■ TASK PROMPT ■
Of the entries below, restate word for word only the section that runs from the line with "C1: 220pF (3V3, EN0) -> 220pF (DGND, EN0)" to the line with "C4: none -> 4.7nF (GND, NET7)", counting both ends.

[Before-and-after change records]
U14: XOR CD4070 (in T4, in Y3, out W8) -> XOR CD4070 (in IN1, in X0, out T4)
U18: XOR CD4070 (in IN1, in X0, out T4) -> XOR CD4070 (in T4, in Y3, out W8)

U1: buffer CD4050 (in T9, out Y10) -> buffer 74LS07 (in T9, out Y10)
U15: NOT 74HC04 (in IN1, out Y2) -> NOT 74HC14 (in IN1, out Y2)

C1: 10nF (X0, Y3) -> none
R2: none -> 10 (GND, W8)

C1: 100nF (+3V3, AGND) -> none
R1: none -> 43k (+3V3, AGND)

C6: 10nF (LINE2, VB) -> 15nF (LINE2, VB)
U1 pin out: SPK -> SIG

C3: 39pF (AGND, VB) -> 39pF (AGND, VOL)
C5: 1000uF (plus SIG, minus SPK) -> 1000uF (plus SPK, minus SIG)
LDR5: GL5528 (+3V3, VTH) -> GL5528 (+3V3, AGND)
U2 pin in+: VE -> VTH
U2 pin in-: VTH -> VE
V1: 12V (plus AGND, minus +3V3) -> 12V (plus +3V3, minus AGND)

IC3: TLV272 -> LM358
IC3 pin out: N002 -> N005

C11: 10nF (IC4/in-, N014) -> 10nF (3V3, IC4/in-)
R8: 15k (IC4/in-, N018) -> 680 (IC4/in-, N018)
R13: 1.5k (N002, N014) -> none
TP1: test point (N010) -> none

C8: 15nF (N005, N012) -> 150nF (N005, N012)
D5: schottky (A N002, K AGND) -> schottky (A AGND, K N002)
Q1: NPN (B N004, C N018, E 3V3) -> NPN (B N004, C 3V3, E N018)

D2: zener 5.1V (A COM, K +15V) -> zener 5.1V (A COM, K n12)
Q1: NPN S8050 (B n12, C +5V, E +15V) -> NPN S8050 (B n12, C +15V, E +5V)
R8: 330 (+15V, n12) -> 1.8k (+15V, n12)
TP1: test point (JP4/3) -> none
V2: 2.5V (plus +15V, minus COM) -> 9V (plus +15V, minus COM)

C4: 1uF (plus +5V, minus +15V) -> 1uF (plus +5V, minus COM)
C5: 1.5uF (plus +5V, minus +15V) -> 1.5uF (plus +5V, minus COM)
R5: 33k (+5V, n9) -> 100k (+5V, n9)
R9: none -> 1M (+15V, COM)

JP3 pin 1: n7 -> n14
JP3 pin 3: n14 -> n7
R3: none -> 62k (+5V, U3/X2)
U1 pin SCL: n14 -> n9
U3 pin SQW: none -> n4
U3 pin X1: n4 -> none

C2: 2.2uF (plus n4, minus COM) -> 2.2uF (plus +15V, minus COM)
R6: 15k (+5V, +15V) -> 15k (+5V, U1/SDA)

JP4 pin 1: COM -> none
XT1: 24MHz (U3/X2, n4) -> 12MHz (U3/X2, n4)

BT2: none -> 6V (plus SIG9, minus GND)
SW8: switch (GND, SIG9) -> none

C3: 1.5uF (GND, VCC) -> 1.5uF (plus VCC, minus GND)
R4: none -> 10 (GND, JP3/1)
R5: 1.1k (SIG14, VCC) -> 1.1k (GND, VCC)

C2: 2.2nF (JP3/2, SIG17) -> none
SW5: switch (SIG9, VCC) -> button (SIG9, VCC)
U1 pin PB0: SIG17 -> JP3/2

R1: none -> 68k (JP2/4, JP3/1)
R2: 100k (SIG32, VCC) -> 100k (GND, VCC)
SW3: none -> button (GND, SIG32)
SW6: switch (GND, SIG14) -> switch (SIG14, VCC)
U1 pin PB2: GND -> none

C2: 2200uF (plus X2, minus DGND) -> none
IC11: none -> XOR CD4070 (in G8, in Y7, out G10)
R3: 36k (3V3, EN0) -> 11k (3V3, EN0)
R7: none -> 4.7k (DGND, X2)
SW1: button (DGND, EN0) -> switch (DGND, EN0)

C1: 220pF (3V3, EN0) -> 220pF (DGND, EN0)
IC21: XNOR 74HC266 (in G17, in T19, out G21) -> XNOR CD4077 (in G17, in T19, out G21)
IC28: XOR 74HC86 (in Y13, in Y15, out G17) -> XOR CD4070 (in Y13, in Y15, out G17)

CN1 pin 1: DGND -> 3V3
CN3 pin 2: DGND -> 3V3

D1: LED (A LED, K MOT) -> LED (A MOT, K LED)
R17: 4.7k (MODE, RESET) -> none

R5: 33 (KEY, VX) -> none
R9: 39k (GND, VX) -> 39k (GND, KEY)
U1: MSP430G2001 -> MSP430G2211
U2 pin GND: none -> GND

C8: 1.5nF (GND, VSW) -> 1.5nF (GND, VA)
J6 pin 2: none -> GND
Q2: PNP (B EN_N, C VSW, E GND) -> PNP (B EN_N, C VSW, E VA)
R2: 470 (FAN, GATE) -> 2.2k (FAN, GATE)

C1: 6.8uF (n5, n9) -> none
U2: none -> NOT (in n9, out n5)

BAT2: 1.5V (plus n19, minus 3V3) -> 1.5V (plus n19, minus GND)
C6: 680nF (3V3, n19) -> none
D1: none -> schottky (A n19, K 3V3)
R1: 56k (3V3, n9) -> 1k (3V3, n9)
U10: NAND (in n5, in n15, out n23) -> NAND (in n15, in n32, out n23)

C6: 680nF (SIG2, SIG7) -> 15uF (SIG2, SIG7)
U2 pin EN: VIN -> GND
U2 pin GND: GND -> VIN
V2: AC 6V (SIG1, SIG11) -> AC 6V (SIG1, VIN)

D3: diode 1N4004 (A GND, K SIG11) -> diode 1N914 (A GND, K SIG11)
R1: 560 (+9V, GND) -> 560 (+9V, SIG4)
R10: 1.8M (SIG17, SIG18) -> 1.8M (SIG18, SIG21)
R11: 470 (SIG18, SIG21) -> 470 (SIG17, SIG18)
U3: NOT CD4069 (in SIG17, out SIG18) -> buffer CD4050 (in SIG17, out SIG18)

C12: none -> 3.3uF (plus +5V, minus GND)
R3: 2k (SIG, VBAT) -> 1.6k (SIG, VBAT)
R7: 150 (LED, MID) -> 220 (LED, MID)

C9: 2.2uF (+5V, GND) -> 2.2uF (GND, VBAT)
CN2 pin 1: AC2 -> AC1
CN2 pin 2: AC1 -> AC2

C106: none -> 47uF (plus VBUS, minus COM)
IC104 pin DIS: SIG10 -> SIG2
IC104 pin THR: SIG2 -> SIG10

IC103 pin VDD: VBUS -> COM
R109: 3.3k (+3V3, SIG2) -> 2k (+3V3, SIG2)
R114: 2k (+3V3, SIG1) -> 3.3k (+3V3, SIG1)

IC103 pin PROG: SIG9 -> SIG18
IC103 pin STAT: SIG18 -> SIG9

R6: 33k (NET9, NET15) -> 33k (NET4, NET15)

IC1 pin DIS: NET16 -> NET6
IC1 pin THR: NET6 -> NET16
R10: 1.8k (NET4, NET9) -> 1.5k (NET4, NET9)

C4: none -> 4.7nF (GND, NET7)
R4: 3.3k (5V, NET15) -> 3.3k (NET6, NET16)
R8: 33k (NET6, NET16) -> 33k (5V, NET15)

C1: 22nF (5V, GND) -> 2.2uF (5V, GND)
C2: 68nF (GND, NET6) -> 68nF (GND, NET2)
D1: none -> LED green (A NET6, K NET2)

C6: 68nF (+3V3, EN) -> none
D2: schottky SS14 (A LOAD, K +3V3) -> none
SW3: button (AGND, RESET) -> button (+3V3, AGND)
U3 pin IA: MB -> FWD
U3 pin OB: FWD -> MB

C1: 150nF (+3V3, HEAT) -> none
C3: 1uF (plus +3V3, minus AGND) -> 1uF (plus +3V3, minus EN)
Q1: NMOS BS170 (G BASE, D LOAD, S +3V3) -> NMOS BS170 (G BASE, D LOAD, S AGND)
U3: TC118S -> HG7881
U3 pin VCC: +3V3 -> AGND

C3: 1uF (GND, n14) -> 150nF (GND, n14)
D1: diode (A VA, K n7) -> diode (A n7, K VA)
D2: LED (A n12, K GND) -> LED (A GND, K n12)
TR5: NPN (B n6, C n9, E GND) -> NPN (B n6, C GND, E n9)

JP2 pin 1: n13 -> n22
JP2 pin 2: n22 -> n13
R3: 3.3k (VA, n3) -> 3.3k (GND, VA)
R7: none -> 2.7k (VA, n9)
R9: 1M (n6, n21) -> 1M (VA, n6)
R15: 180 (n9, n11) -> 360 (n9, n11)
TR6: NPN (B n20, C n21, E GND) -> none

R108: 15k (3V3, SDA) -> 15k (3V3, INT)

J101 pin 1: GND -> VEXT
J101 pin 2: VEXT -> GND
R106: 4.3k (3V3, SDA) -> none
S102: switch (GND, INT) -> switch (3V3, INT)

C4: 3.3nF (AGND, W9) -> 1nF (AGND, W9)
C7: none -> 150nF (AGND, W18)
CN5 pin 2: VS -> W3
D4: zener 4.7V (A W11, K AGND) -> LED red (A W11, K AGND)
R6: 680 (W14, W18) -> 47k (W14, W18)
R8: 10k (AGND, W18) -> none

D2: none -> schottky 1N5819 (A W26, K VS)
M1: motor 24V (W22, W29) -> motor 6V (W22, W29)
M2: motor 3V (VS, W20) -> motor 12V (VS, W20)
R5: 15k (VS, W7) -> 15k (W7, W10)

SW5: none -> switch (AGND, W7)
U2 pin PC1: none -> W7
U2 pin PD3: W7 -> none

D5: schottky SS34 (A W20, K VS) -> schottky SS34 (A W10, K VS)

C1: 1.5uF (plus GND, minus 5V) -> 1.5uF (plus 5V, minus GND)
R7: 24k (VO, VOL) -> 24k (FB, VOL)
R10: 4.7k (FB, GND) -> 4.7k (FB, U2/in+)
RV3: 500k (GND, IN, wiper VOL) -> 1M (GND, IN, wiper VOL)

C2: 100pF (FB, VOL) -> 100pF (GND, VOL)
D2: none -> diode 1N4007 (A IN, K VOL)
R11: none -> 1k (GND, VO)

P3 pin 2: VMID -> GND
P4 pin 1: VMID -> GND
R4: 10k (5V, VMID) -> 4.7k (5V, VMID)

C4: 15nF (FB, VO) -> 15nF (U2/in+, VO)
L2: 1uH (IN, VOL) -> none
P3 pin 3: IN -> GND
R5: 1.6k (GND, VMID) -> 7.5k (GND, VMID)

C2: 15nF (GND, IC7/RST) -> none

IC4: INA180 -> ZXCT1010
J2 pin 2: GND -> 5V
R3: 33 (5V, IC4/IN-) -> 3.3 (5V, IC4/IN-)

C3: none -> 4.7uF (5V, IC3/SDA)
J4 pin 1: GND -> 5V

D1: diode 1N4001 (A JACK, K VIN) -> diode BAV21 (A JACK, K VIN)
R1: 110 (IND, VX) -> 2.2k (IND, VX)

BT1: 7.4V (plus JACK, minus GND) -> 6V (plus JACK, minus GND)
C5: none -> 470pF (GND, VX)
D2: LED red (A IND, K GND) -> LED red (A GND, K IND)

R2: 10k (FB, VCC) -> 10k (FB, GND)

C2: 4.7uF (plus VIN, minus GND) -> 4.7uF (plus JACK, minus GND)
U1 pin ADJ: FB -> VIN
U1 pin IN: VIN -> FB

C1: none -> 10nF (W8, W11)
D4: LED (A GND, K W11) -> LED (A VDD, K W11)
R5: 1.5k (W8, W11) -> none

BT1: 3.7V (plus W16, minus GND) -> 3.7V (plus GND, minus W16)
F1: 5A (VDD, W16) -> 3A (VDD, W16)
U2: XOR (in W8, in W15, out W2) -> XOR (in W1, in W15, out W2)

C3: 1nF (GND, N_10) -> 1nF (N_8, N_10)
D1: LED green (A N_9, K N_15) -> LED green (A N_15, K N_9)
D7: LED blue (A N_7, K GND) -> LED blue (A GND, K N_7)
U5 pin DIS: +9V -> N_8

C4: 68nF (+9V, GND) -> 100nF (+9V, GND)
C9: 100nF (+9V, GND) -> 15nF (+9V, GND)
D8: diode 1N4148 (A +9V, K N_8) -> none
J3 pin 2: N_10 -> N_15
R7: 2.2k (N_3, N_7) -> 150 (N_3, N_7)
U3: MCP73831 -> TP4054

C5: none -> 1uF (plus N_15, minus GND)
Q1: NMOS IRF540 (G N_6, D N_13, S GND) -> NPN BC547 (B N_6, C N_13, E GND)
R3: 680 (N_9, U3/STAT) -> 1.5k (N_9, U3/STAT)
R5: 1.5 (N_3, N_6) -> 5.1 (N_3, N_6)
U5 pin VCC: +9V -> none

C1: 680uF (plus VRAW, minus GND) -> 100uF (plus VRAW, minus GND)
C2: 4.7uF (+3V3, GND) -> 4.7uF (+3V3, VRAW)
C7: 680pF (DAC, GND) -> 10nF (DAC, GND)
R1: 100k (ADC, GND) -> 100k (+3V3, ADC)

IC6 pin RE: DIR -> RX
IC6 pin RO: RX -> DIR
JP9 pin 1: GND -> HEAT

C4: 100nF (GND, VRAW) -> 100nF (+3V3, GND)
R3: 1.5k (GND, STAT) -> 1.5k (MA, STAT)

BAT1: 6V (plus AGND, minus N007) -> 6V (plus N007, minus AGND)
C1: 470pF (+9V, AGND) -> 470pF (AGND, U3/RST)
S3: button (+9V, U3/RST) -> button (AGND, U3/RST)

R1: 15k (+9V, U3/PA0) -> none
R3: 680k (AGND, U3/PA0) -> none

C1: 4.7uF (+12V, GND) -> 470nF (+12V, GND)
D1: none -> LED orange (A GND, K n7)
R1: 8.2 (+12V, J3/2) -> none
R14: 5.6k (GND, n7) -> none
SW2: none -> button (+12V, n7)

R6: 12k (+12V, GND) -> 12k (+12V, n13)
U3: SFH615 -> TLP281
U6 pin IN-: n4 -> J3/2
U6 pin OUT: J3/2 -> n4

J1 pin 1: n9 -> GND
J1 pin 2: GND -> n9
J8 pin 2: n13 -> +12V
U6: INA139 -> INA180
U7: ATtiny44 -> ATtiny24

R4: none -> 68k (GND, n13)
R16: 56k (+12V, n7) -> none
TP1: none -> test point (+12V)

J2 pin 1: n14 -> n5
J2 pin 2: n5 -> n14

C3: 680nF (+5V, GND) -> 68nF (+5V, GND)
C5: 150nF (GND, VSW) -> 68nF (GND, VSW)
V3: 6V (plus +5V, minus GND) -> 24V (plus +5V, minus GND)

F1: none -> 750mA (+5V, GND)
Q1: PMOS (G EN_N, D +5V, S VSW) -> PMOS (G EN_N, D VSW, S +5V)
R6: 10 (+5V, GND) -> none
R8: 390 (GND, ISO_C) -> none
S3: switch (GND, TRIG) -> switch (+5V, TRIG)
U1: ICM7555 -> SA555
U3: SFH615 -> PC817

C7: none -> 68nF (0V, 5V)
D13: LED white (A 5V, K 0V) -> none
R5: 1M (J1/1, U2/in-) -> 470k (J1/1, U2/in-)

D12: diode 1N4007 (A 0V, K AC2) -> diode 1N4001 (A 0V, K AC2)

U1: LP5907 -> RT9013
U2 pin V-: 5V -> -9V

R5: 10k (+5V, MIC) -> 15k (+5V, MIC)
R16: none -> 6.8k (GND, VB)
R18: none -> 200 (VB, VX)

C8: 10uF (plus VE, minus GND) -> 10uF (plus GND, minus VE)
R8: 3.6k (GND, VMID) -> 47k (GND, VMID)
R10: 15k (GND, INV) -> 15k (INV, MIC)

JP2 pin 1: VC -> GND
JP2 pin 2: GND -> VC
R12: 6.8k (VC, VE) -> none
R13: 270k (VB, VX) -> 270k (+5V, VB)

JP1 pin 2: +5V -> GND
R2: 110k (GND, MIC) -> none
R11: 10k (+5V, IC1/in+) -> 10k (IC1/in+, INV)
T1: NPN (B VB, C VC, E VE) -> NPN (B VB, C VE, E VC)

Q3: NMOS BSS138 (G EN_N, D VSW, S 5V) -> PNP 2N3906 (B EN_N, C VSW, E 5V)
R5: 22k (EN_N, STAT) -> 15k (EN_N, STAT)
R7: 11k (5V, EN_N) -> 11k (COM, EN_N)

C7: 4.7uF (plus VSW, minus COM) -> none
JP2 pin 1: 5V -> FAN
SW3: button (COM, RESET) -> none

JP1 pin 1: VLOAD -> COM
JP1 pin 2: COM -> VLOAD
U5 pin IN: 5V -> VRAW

■ ANSWER FOR THIS EXERCISE ■
C1: 220pF (3V3, EN0) -> 220pF (DGND, EN0)
IC21: XNOR 74HC266 (in G17, in T19, out G21) -> XNOR CD4077 (in G17, in T19, out G21)
IC28: XOR 74HC86 (in Y13, in Y15, out G17) -> XOR CD4070 (in Y13, in Y15, out G17)

CN1 pin 1: DGND -> 3V3
CN3 pin 2: DGND -> 3V3

D1: LED (A LED, K MOT) -> LED (A MOT, K LED)
R17: 4.7k (MODE, RESET) -> none

R5: 33 (KEY, VX) -> none
R9: 39k (GND, VX) -> 39k (GND, KEY)
U1: MSP430G2001 -> MSP430G2211
U2 pin GND: none -> GND

C8: 1.5nF (GND, VSW) -> 1.5nF (GND, VA)
J6 pin 2: none -> GND
Q2: PNP (B EN_N, C VSW, E GND) -> PNP (B EN_N, C VSW, E VA)
R2: 470 (FAN, GATE) -> 2.2k (FAN, GATE)

C1: 6.8uF (n5, n9) -> none
U2: none -> NOT (in n9, out n5)

BAT2: 1.5V (plus n19, minus 3V3) -> 1.5V (plus n19, minus GND)
C6: 680nF (3V3, n19) -> none
D1: none -> schottky (A n19, K 3V3)
R1: 56k (3V3, n9) -> 1k (3V3, n9)
U10: NAND (in n5, in n15, out n23) -> NAND (in n15, in n32, out n23)

C6: 680nF (SIG2, SIG7) -> 15uF (SIG2, SIG7)
U2 pin EN: VIN -> GND
U2 pin GND: GND -> VIN
V2: AC 6V (SIG1, SIG11) -> AC 6V (SIG1, VIN)

D3: diode 1N4004 (A GND, K SIG11) -> diode 1N914 (A GND, K SIG11)
R1: 560 (+9V, GND) -> 560 (+9V, SIG4)
R10: 1.8M (SIG17, SIG18) -> 1.8M (SIG18, SIG21)
R11: 470 (SIG18, SIG21) -> 470 (SIG17, SIG18)
U3: NOT CD4069 (in SIG17, out SIG18) -> buffer CD4050 (in SIG17, out SIG18)

C12: none -> 3.3uF (plus +5V, minus GND)
R3: 2k (SIG, VBAT) -> 1.6k (SIG, VBAT)
R7: 150 (LED, MID) -> 220 (LED, MID)

C9: 2.2uF (+5V, GND) -> 2.2uF (GND, VBAT)
CN2 pin 1: AC2 -> AC1
CN2 pin 2: AC1 -> AC2

C106: none -> 47uF (plus VBUS, minus COM)
IC104 pin DIS: SIG10 -> SIG2
IC104 pin THR: SIG2 -> SIG10

IC103 pin VDD: VBUS -> COM
R109: 3.3k (+3V3, SIG2) -> 2k (+3V3, SIG2)
R114: 2k (+3V3, SIG1) -> 3.3k (+3V3, SIG1)

IC103 pin PROG: SIG9 -> SIG18
IC103 pin STAT: SIG18 -> SIG9

R6: 33k (NET9, NET15) -> 33k (NET4, NET15)

IC1 pin DIS: NET16 -> NET6
IC1 pin THR: NET6 -> NET16
R10: 1.8k (NET4, NET9) -> 1.5k (NET4, NET9)

C4: none -> 4.7nF (GND, NET7)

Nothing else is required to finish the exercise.